- PROBLEM DETAILS:
From the listing below, copy each line that holds "pencil".

- DATA SHOWN:

· · · · ·

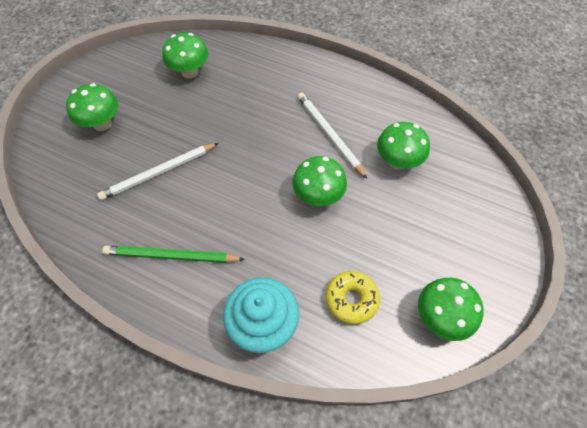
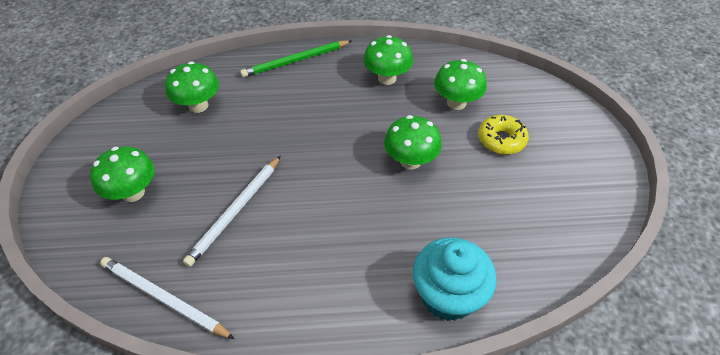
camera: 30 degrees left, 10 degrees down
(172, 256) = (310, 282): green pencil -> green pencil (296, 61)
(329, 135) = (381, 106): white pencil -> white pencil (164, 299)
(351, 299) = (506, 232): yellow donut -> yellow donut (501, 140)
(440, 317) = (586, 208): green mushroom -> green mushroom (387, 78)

· · · · ·

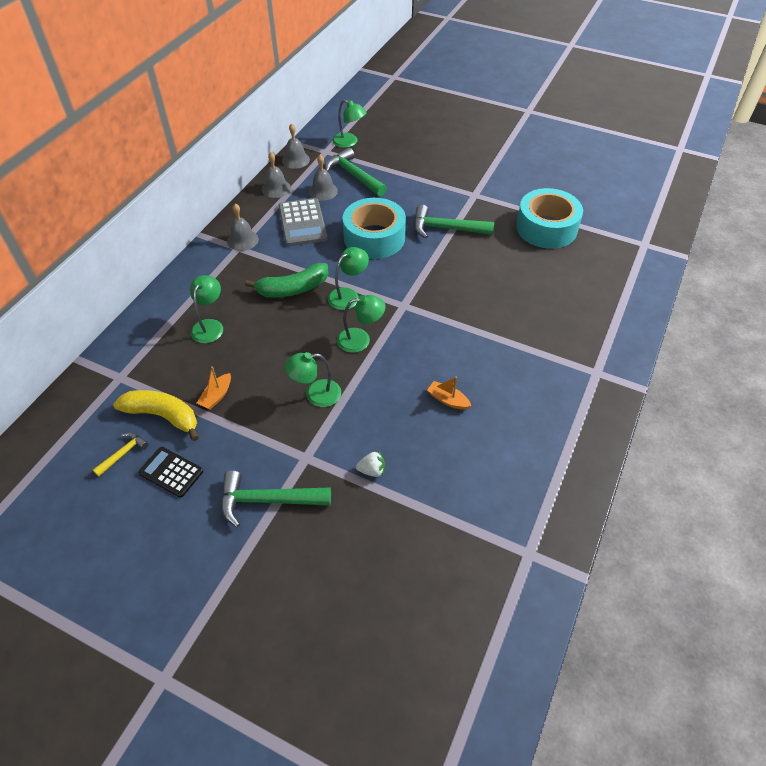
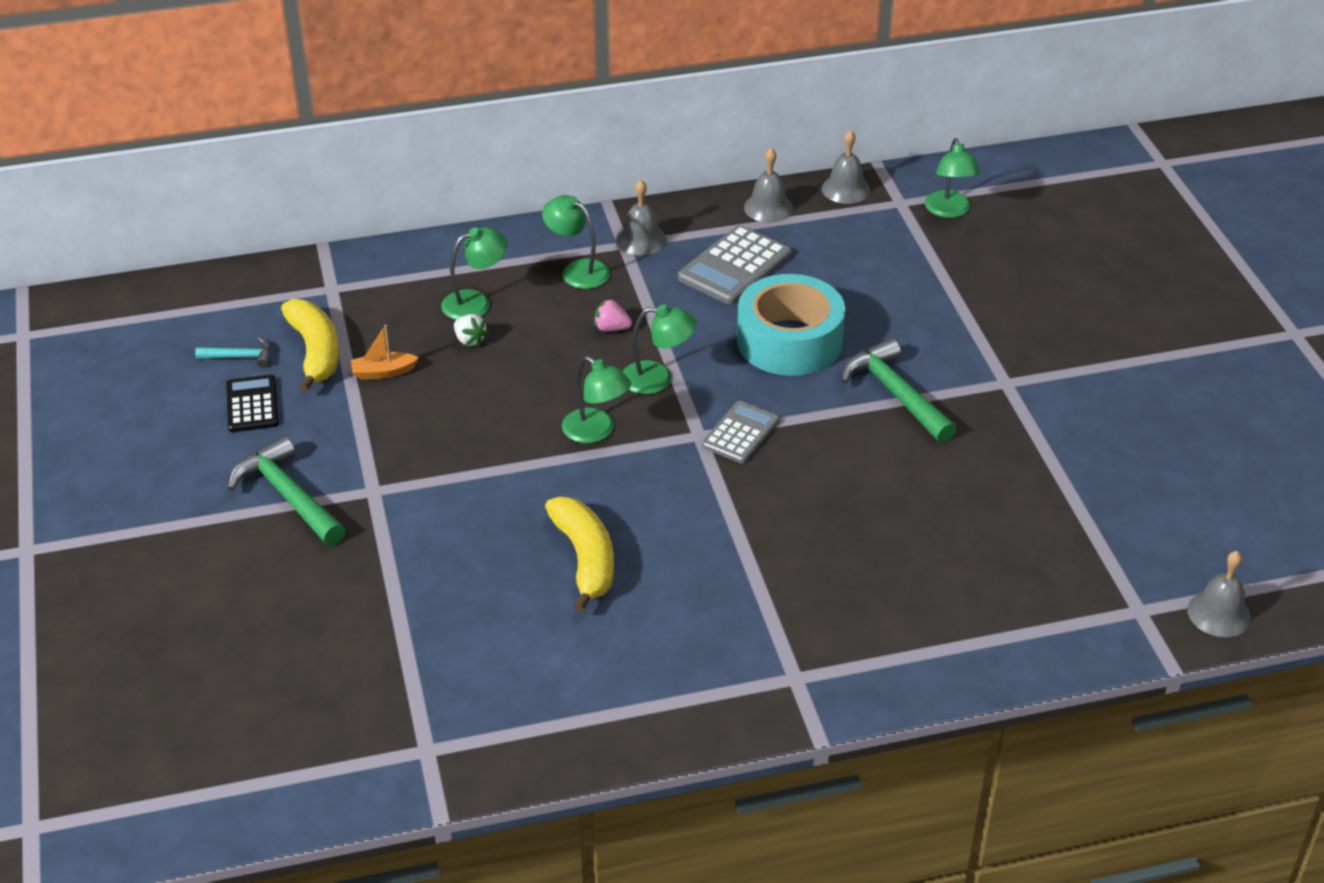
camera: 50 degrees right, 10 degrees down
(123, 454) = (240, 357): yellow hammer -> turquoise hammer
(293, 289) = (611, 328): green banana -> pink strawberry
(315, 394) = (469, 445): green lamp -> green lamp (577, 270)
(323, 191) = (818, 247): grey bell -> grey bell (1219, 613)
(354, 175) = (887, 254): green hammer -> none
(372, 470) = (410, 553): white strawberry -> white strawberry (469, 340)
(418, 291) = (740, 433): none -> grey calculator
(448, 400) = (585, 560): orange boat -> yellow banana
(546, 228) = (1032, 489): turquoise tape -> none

· · · · ·

- OUTPUT BELOW:
(172, 256) = (310, 282): green pencil -> green pencil (296, 61)
(329, 135) = (381, 106): white pencil -> white pencil (164, 299)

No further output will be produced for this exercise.